The problem: Your answer must be the lines from the one containing "(466, 266) = (461, 595): purple" through the last line below, copied exactly, with no pictures.

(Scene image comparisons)
◆ ◆ ◆

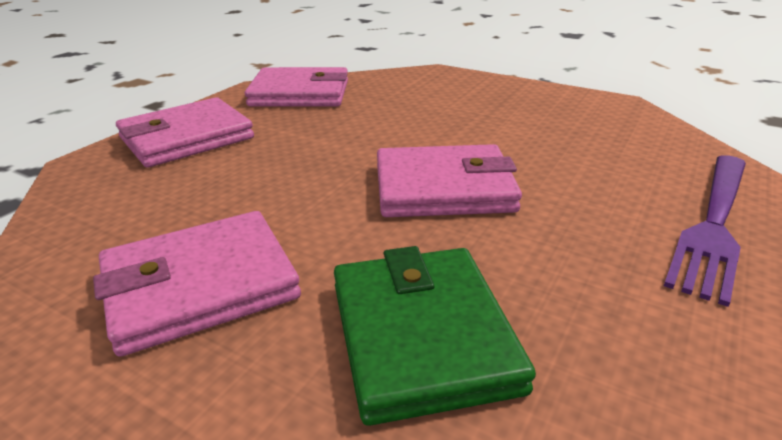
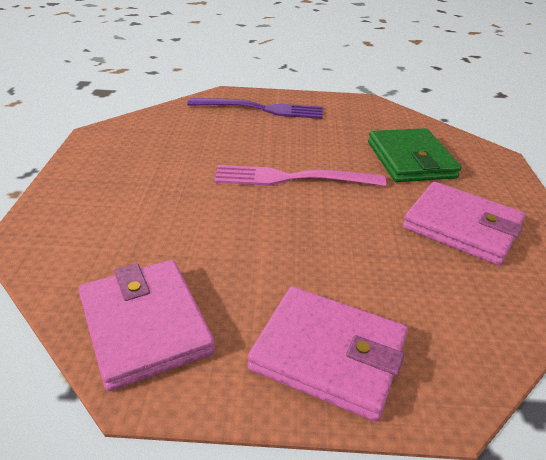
camera: 120 degrees left, 5 degrees up
(422, 335) = (410, 160): green wallet -> green wallet turned 60 degrees counterclockwise
(443, 188) = (291, 178): pink wallet -> pink fork

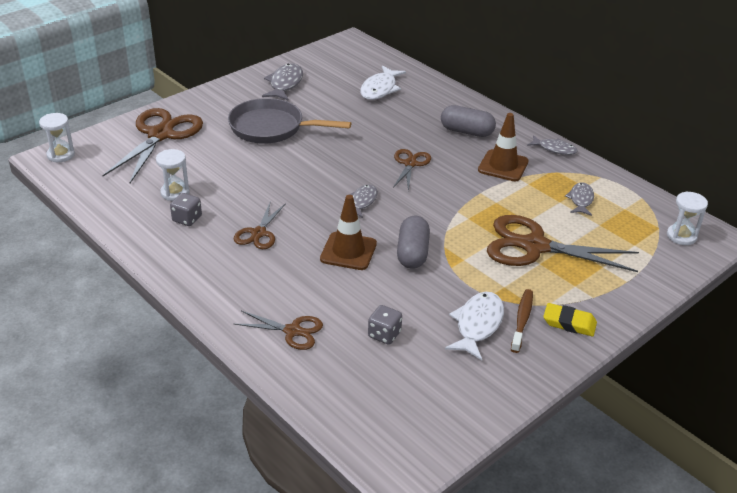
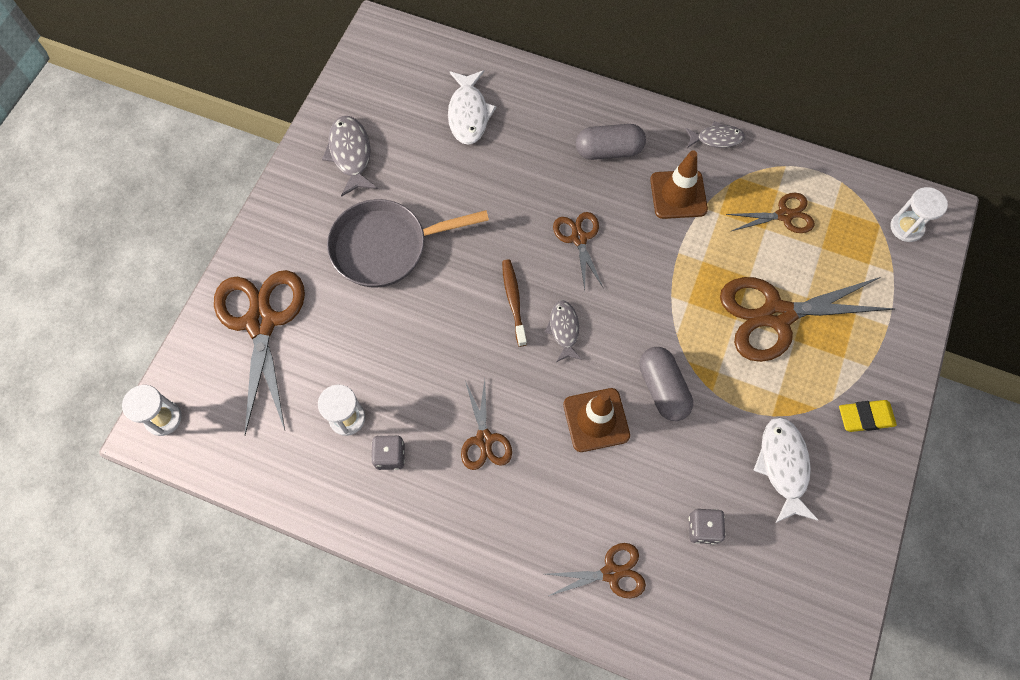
camera: 25 degrees left, 30 degrees up
(522, 320) = (820, 436): brown toothbrush -> brown toothbrush (513, 301)
(580, 200) = (784, 215): grey fish -> brown scissors

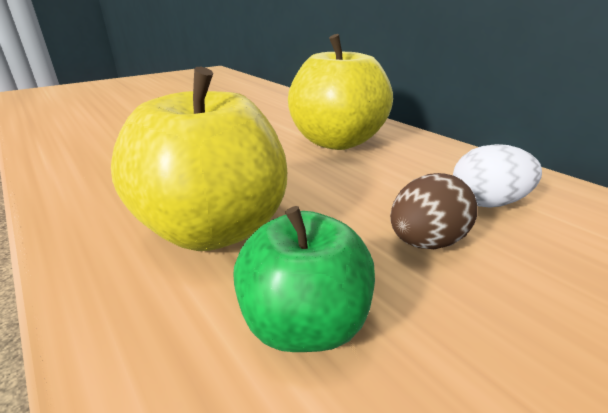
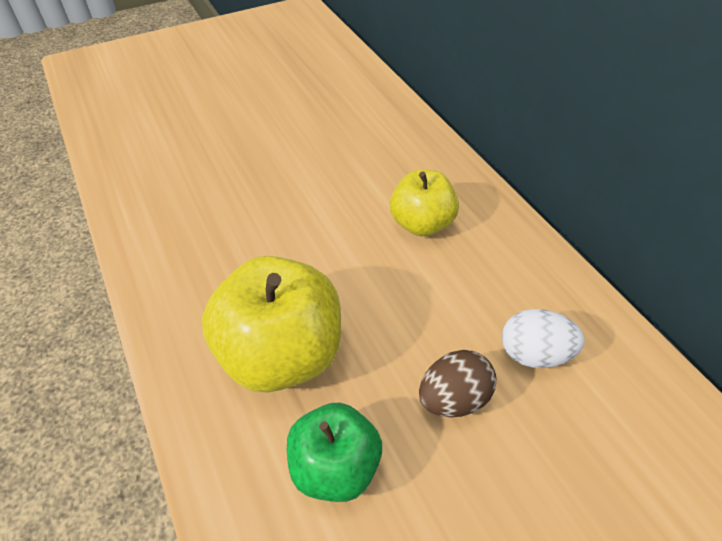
camera: 10 degrees right, 20 degrees up
(337, 142) = (421, 223): yellow apple -> yellow apple, size x0.62

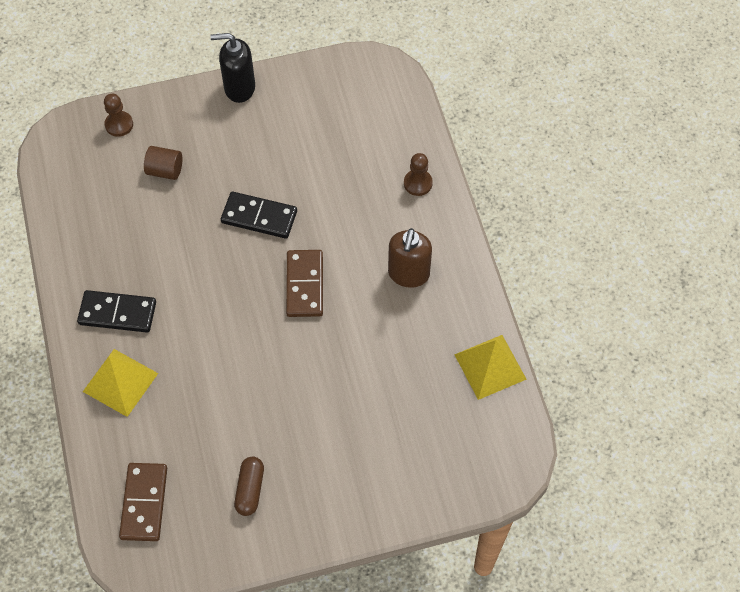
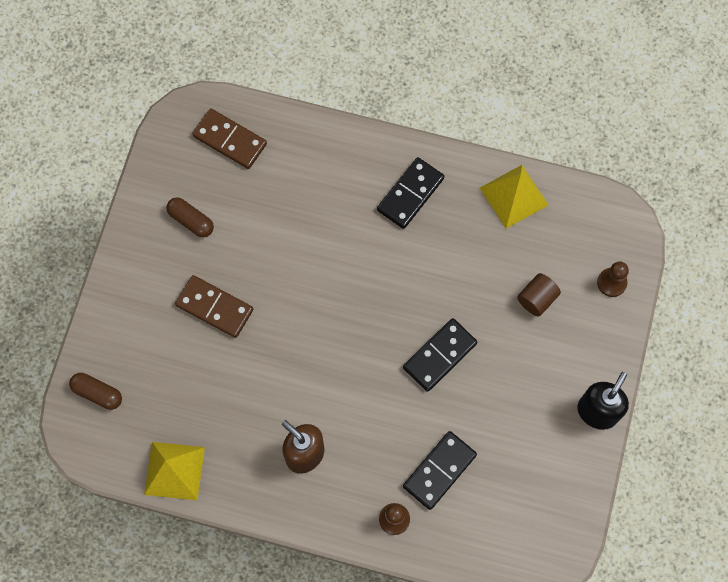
camera: 120 degrees right, 10 degrees up
(120, 382) = (344, 168): yellow pyramid -> yellow pyramid (513, 196)
(305, 285) = (347, 358): brown domino -> brown domino (214, 307)
(358, 171) = (439, 471): none -> black domino
(466, 472) = (97, 393): none -> brown capsule

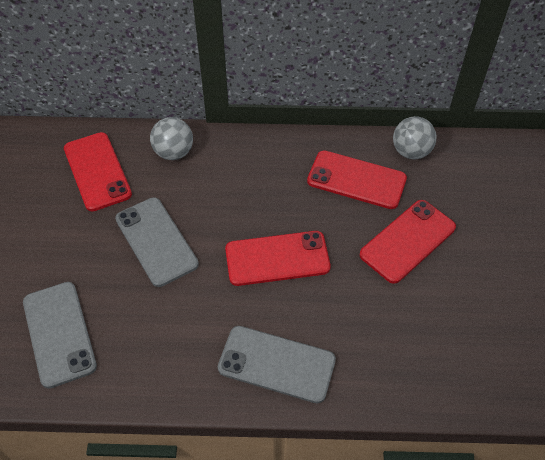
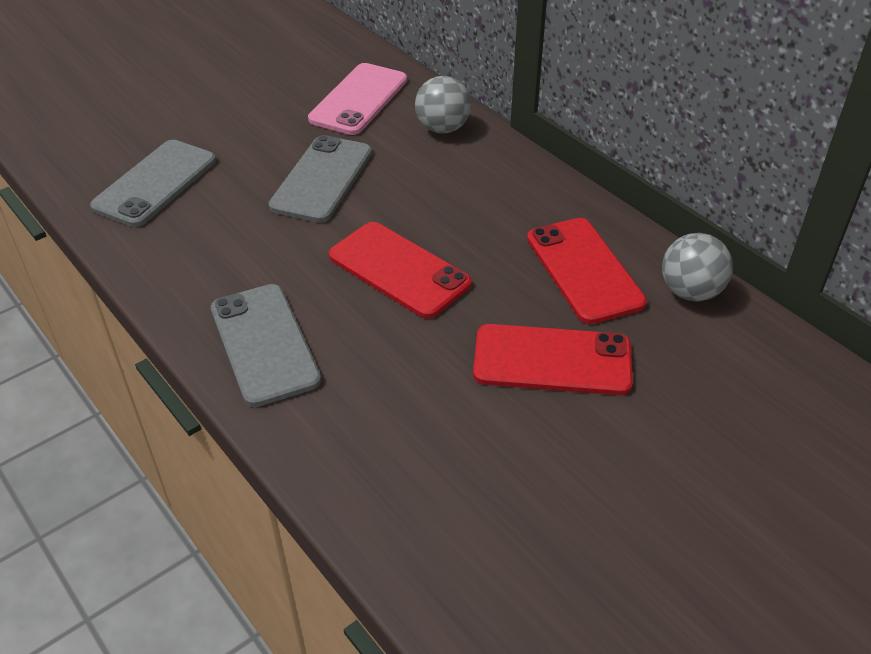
camera: 50 degrees right, 10 degrees down
(97, 171) = (359, 99): red phone -> pink phone

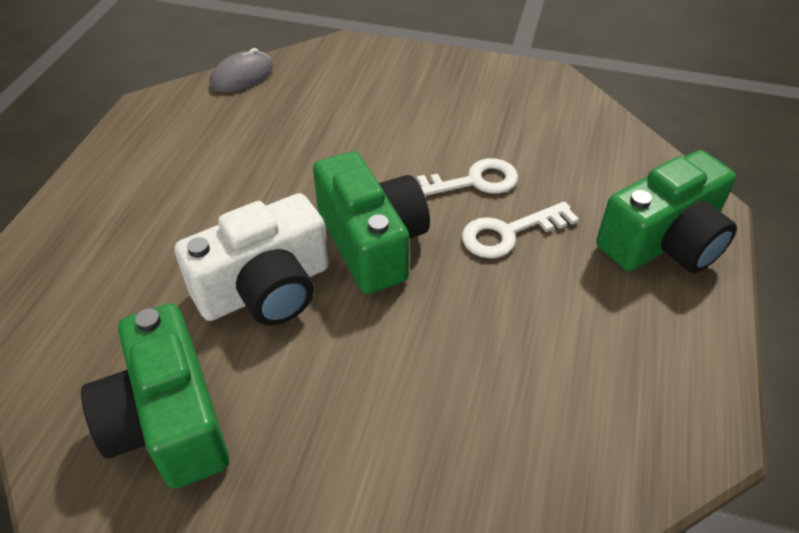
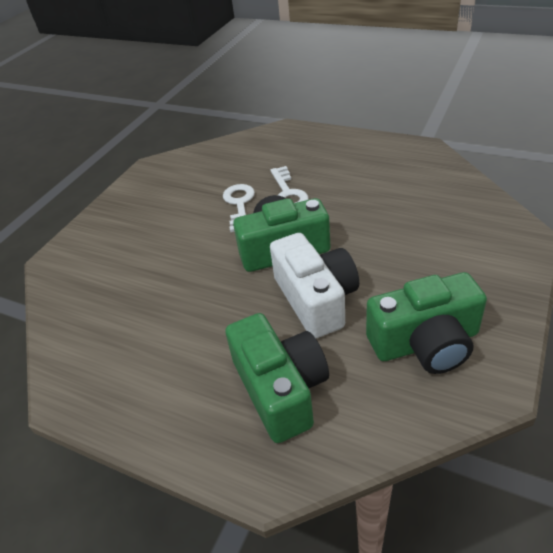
camera: 75 degrees left, 5 degrees down
(242, 76) = (56, 325): grey mouse -> none
(664, 242) = (306, 144): green camera -> green camera (281, 389)

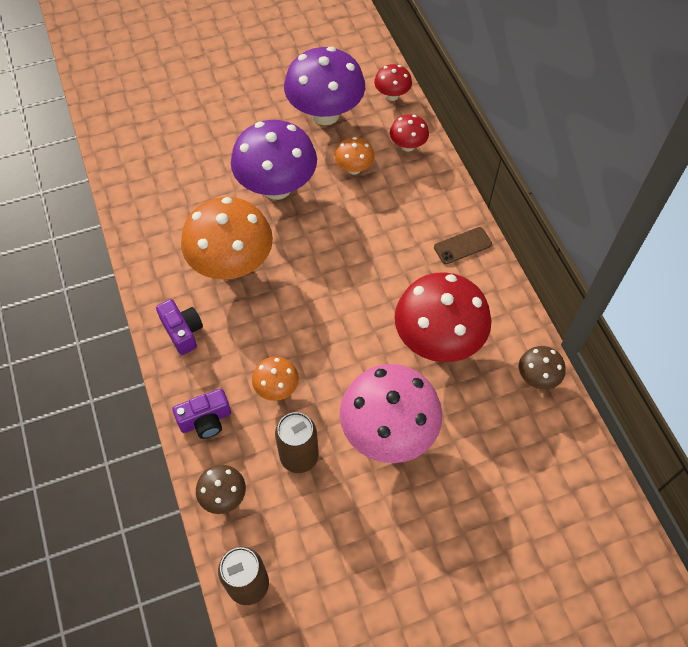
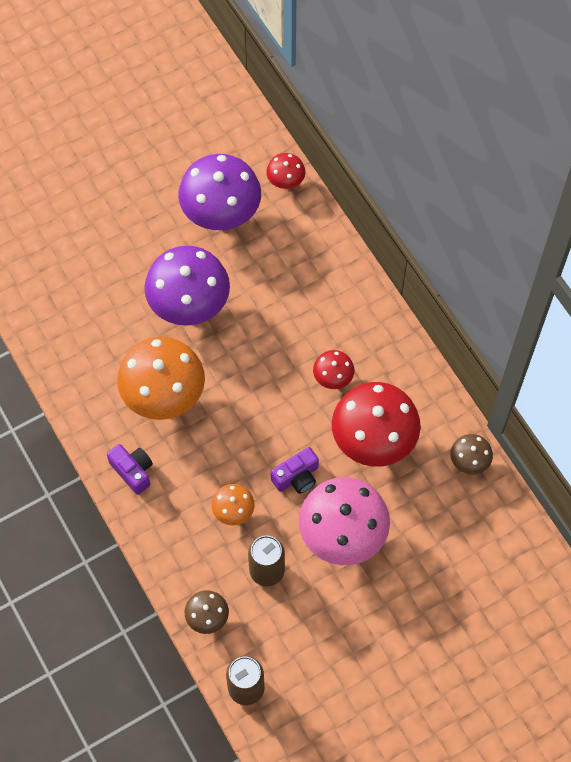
camera: 10 degrees left, 5 degrees up
(206, 420) = (175, 552): purple camera -> purple camera (296, 477)
(354, 169) = (262, 273): orange mushroom -> none
(408, 146) = (311, 238): red mushroom -> red mushroom (333, 378)
(462, 246) = (382, 340): brown phone -> none

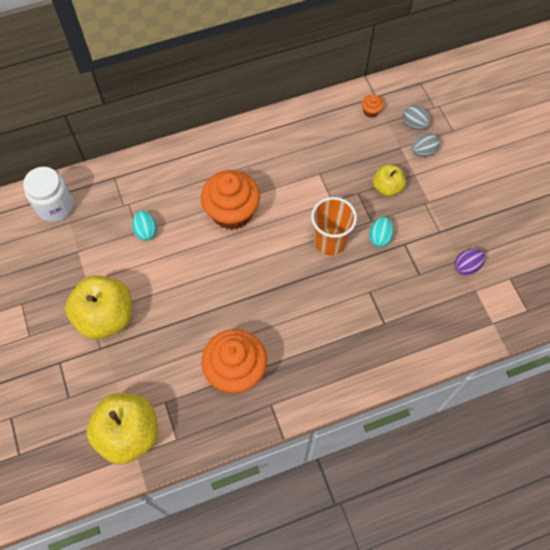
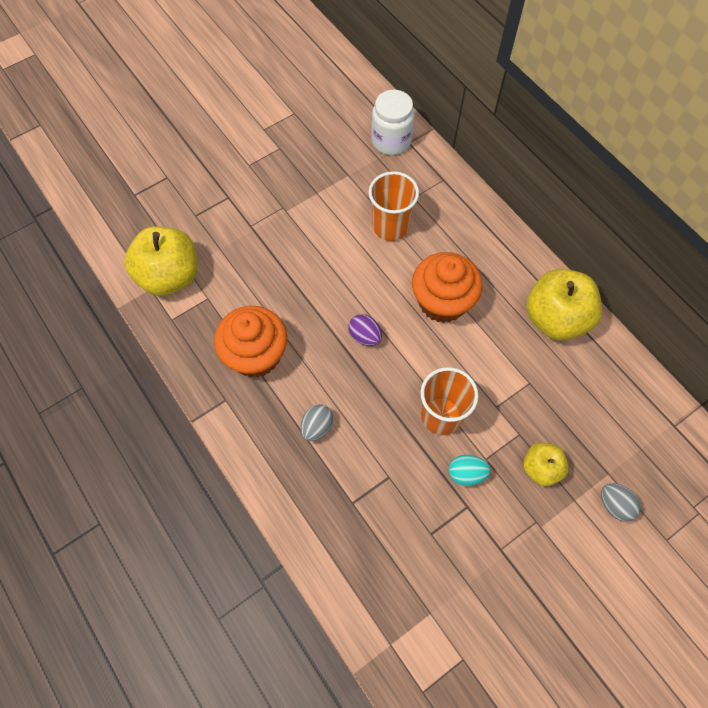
camera: 75 degrees right, 0 degrees up
(106, 316) = (284, 220): yellow apple -> yellow apple (555, 318)
(146, 231) = (390, 226): turquoise egg -> orange cup
(371, 111) = (648, 424): orange cupcake -> none
(414, 124) = (653, 485): grey egg -> grey egg (317, 427)
(466, 266) = (461, 595): purple egg -> purple egg (365, 336)

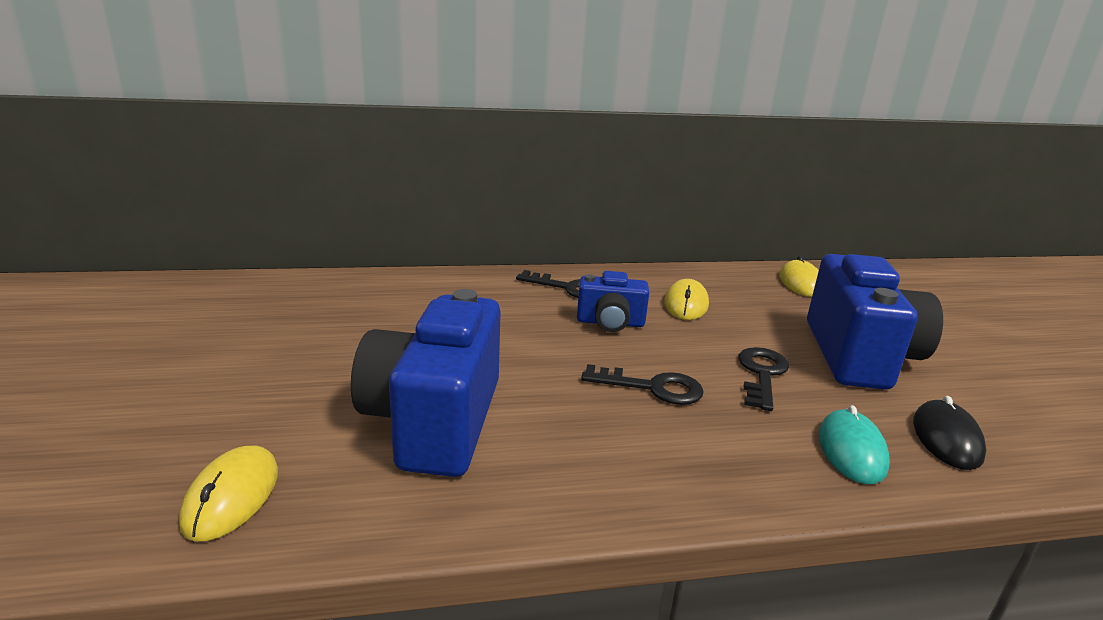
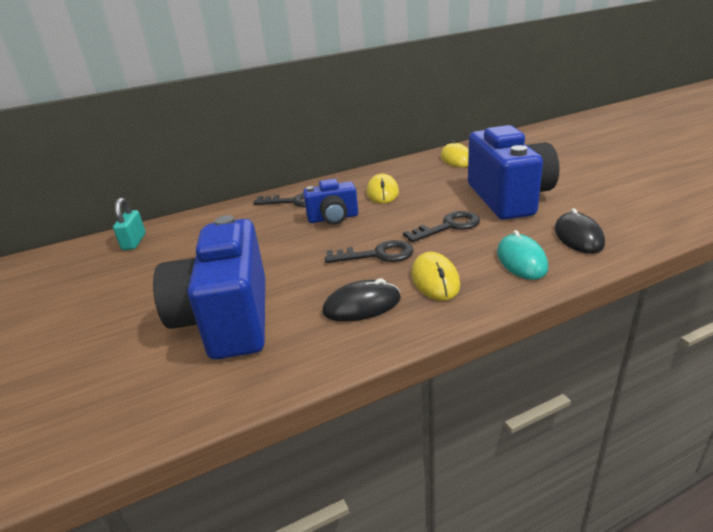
camera: 10 degrees left, 5 degrees up
(231, 496) = (88, 415): yellow mouse -> yellow mouse (435, 279)
(359, 290) = (134, 242): none -> turquoise padlock
(610, 452) = (362, 305): none -> black mouse
(762, 374) = (448, 226): black key -> black key turned 60 degrees clockwise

◆ ◆ ◆

Written answer:
(466, 266) = (461, 595): purple egg -> purple egg (365, 336)

camera: 10 degrees left, 5 degrees up
(231, 496) = (88, 415): yellow mouse -> yellow mouse (435, 279)
(359, 290) = (134, 242): none -> turquoise padlock
(610, 452) = (362, 305): none -> black mouse
(762, 374) = (448, 226): black key -> black key turned 60 degrees clockwise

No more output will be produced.